Reproduce, from the lines below, exactly the stretch that begins at the line containing "R3: 150 (GND, N006) -> 22k (GND, N006)" and ends at the line containing "U14: XOR (in", both included.

-- DATA LISTING follows --

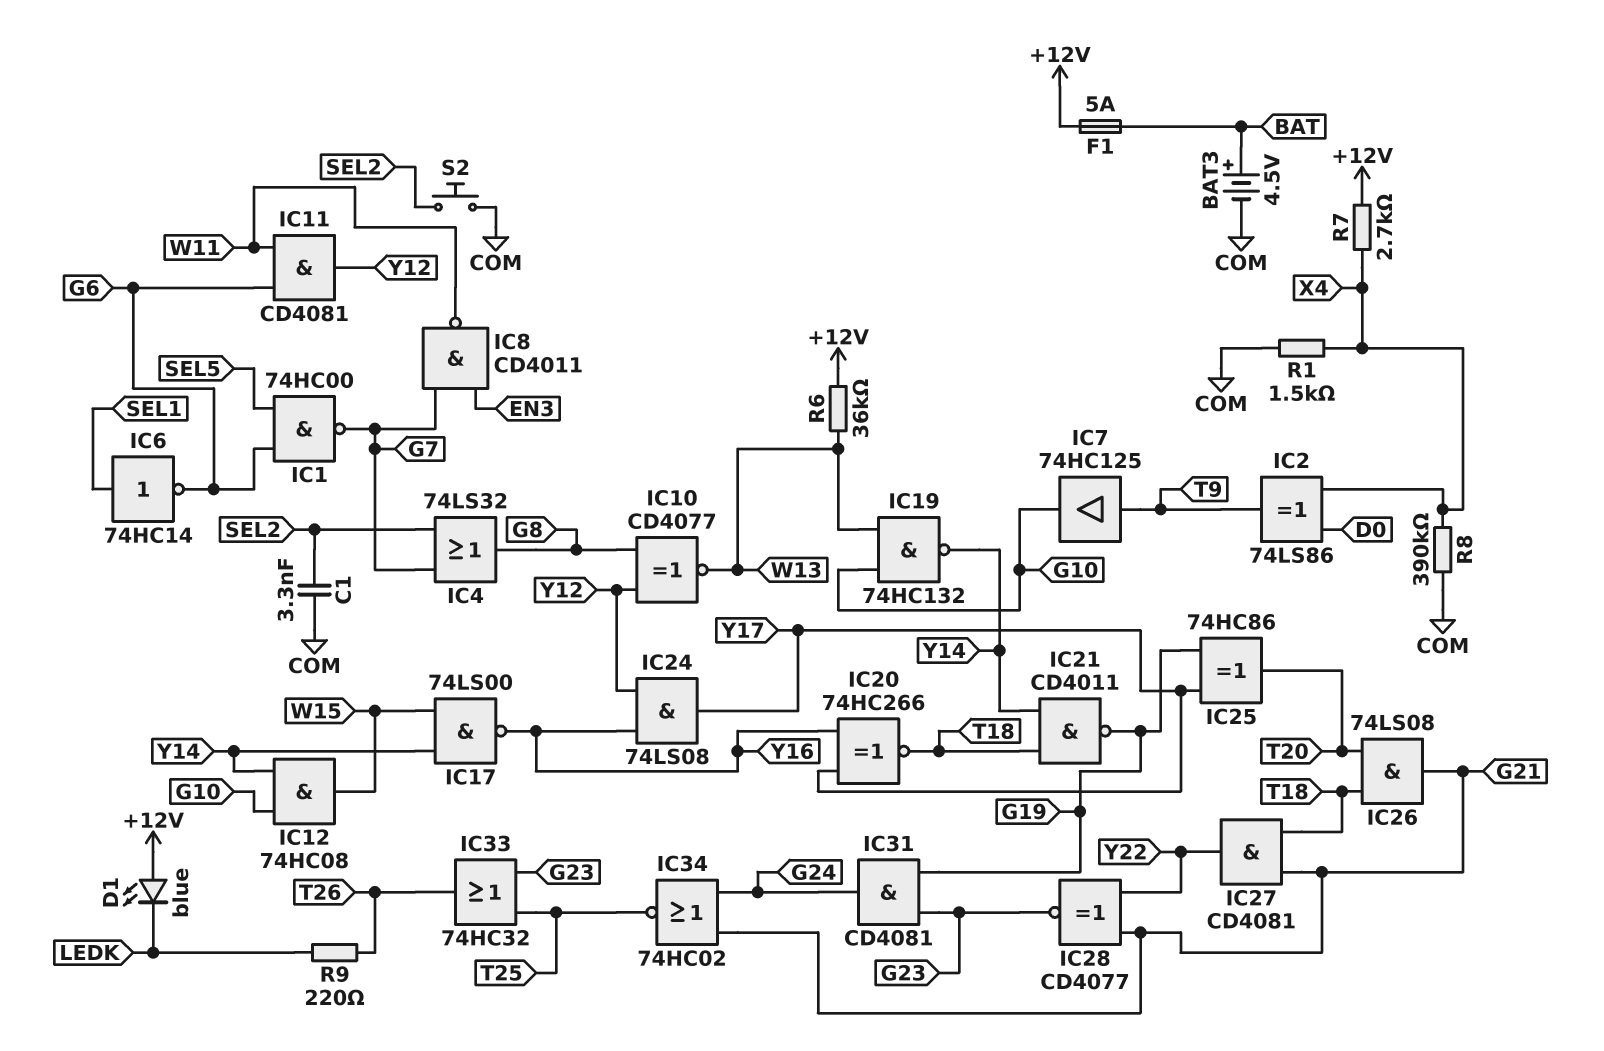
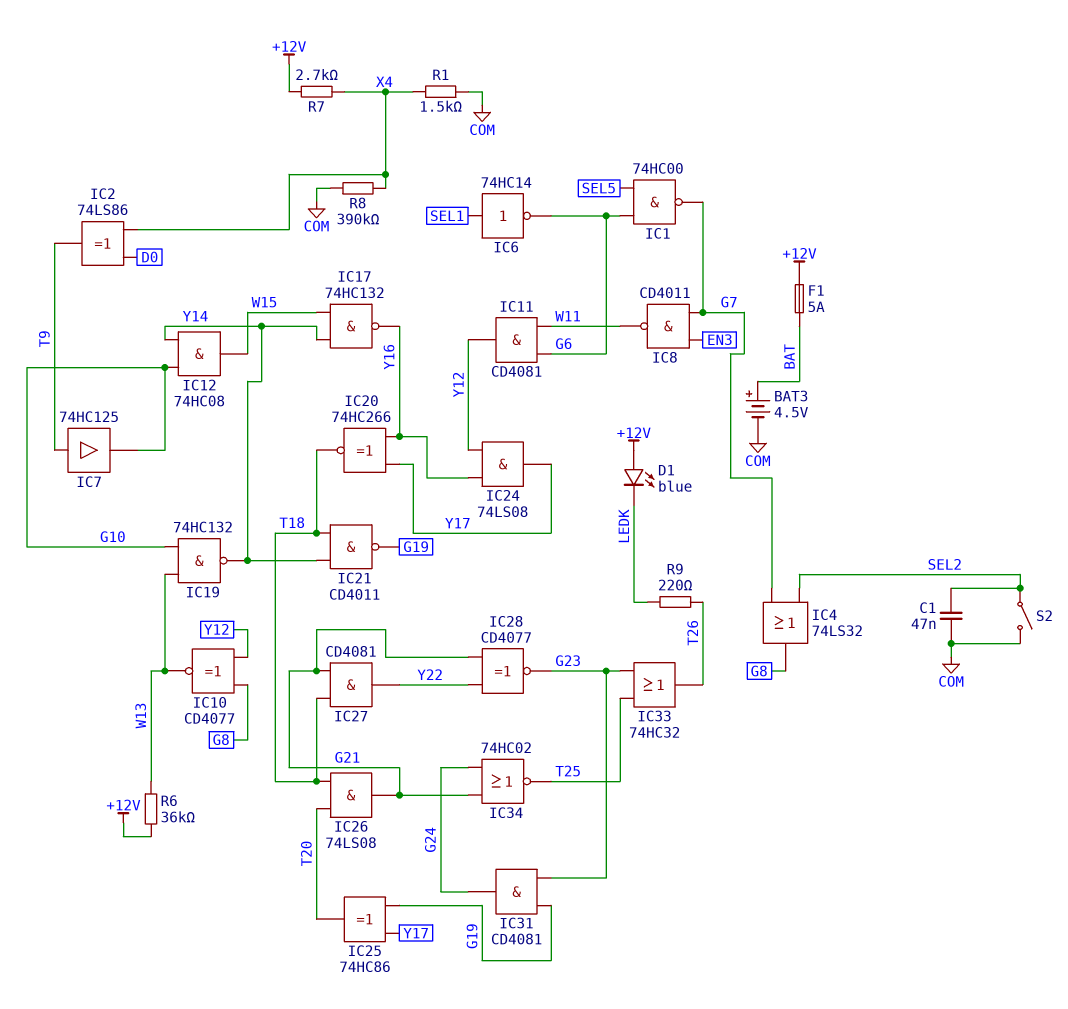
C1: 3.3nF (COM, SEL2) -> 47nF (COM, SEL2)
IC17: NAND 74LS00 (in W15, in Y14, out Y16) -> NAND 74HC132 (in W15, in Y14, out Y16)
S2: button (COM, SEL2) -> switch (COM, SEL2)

-- DATA LISTING concluded --
-- DATA LISTING follows --

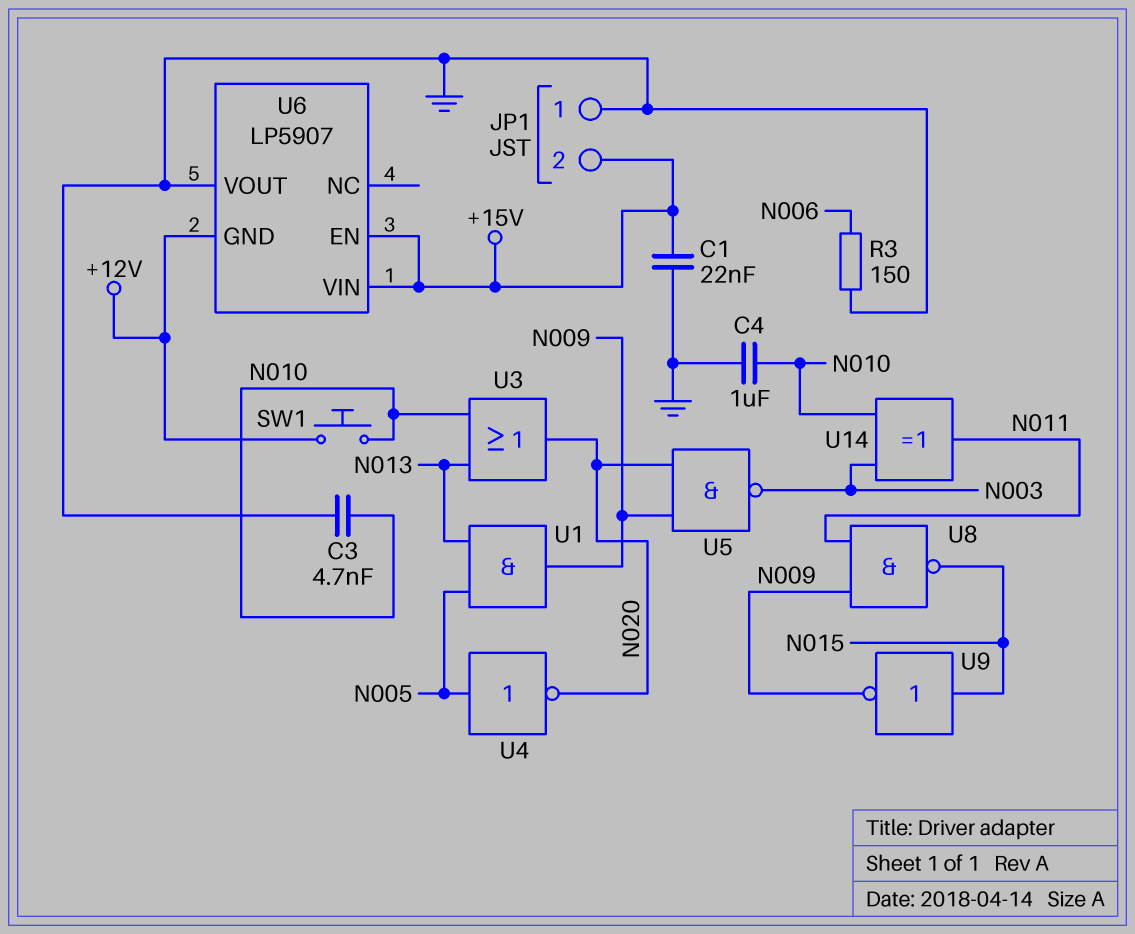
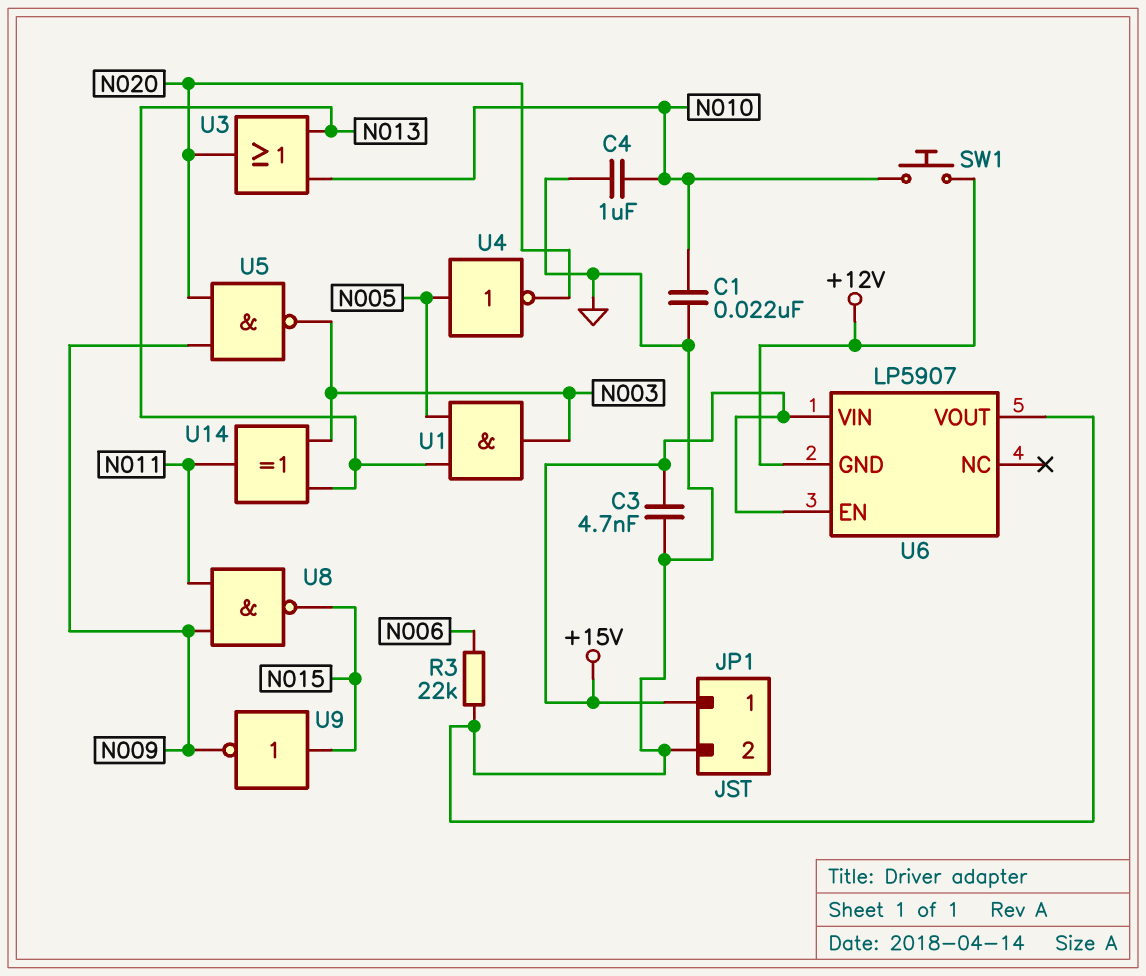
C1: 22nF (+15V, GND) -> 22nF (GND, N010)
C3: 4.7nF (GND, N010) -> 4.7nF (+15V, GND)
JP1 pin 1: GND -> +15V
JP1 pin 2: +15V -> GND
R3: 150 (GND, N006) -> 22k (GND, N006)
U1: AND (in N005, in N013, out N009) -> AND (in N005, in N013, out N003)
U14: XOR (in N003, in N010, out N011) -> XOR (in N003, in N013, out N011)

-- DATA LISTING concluded --
-- DATA LISTING follows --

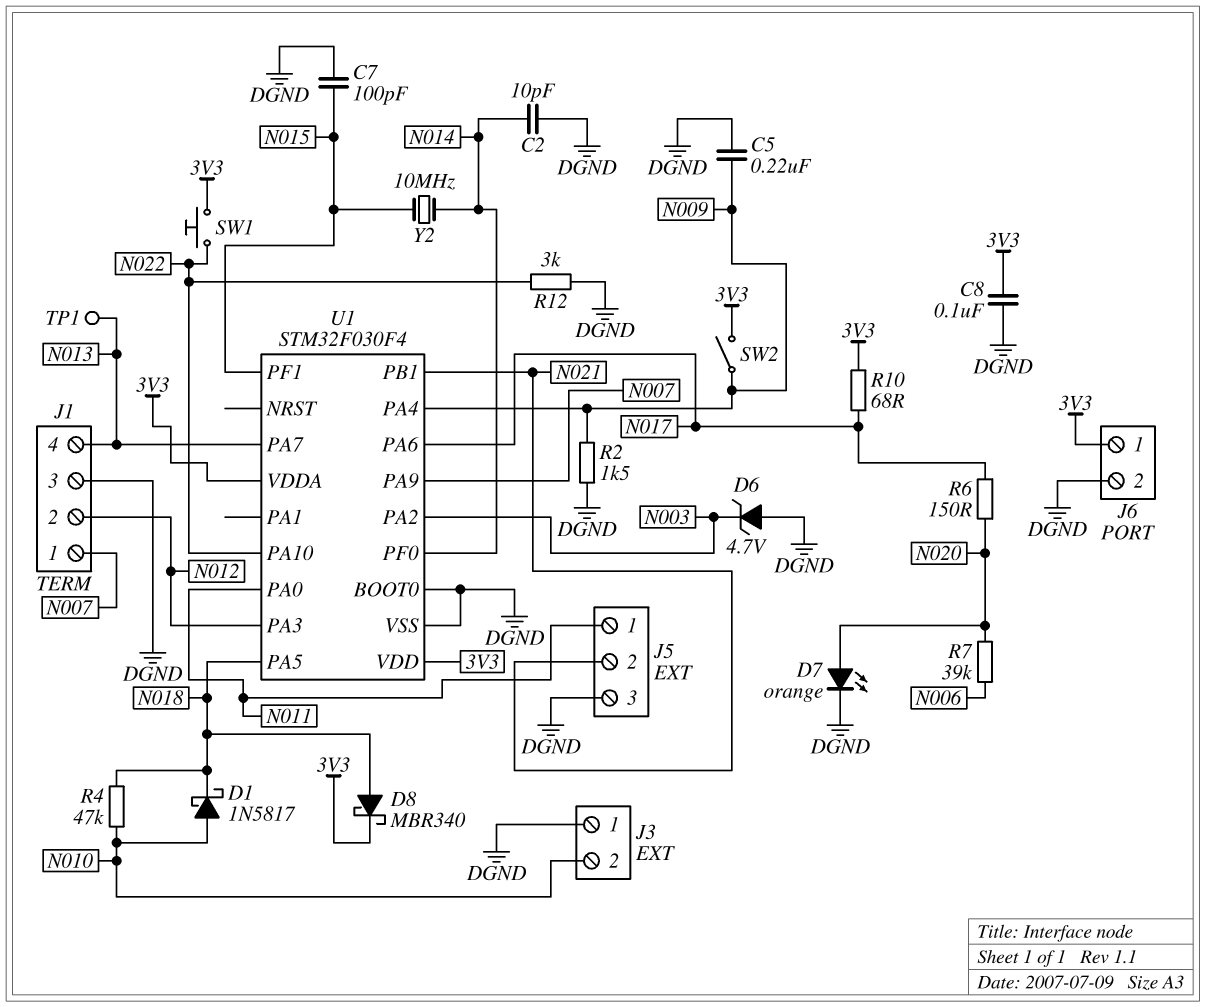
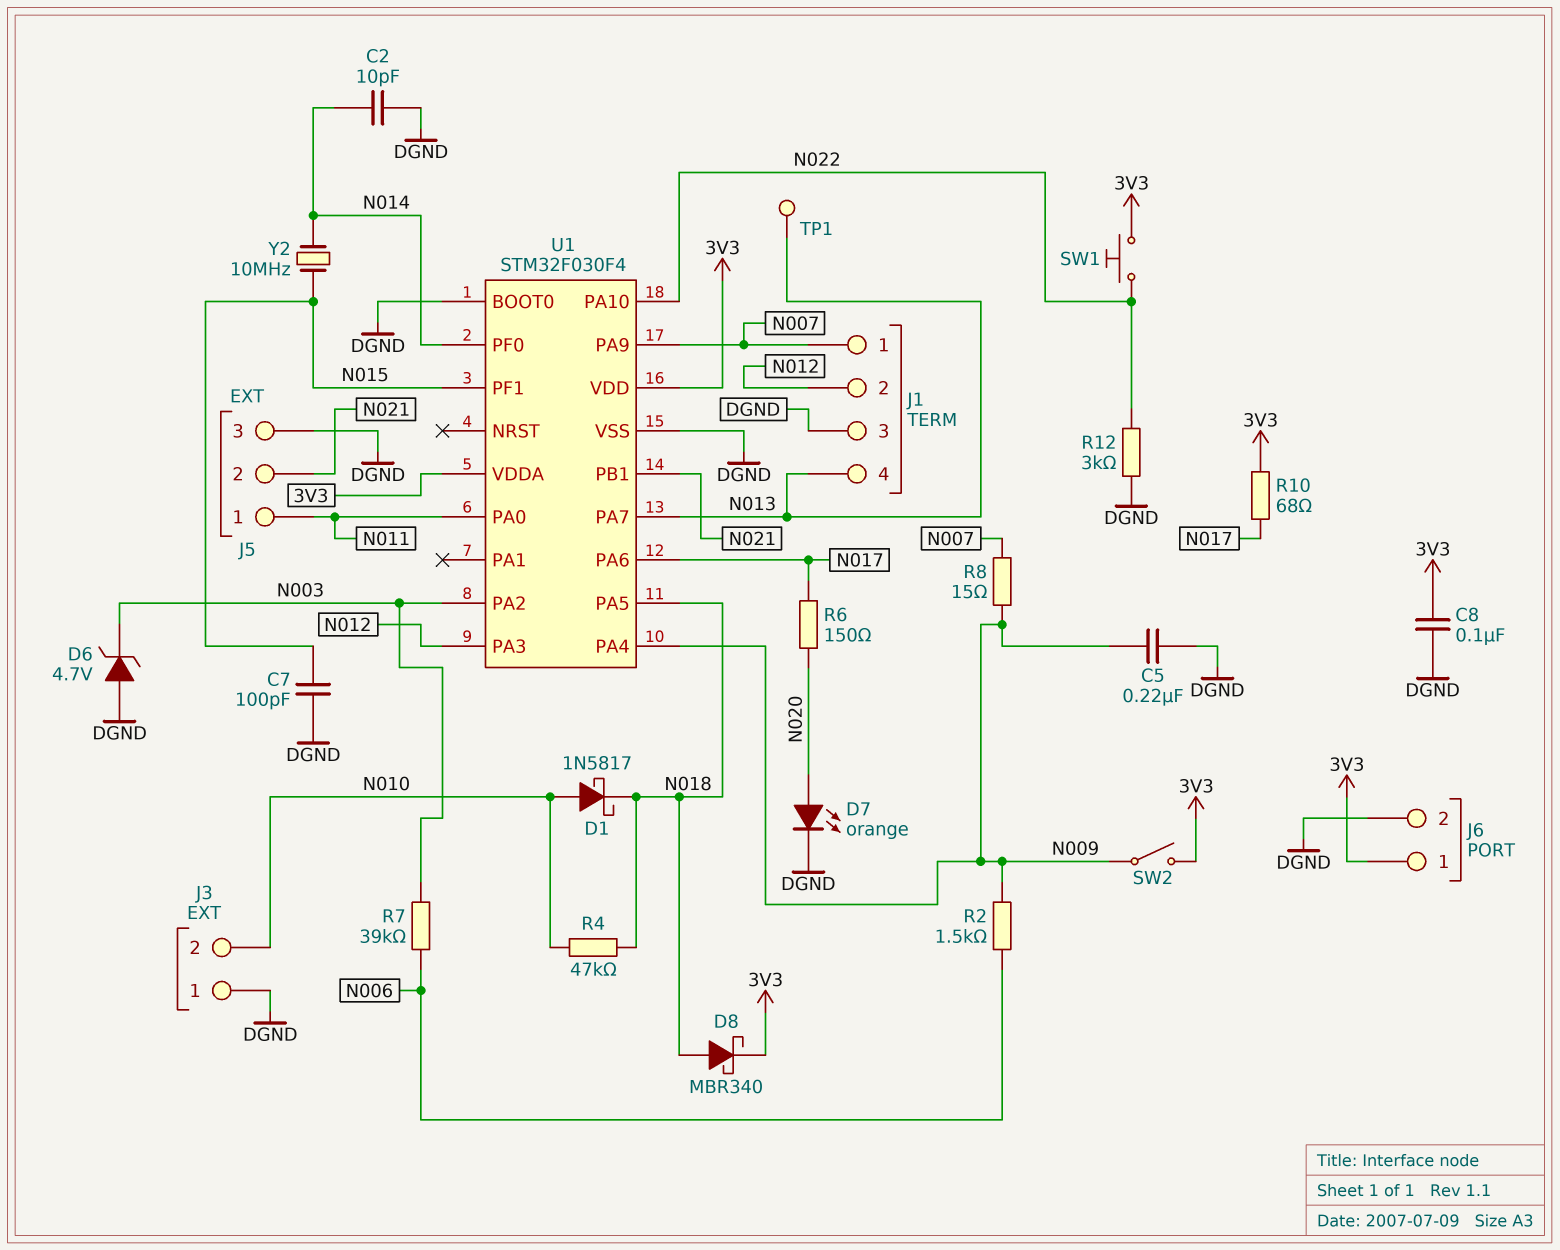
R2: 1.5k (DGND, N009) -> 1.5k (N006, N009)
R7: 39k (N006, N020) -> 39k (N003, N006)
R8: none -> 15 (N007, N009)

-- DATA LISTING concluded --

TASK SOLUTION –
R3: 150 (GND, N006) -> 22k (GND, N006)
U1: AND (in N005, in N013, out N009) -> AND (in N005, in N013, out N003)
U14: XOR (in N003, in N010, out N011) -> XOR (in N003, in N013, out N011)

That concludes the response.